[WORK TO BE COMPLETED]
This exercise calls for every record to be set down again, exactly and in full.

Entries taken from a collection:
◆ ◆ ◆ ◆
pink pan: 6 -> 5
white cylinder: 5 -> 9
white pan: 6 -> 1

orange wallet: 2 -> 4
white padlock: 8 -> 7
◆ ◆ ◆ ◆
[FINISHED TASK]
pink pan: 6 -> 5
white cylinder: 5 -> 9
white pan: 6 -> 1

orange wallet: 2 -> 4
white padlock: 8 -> 7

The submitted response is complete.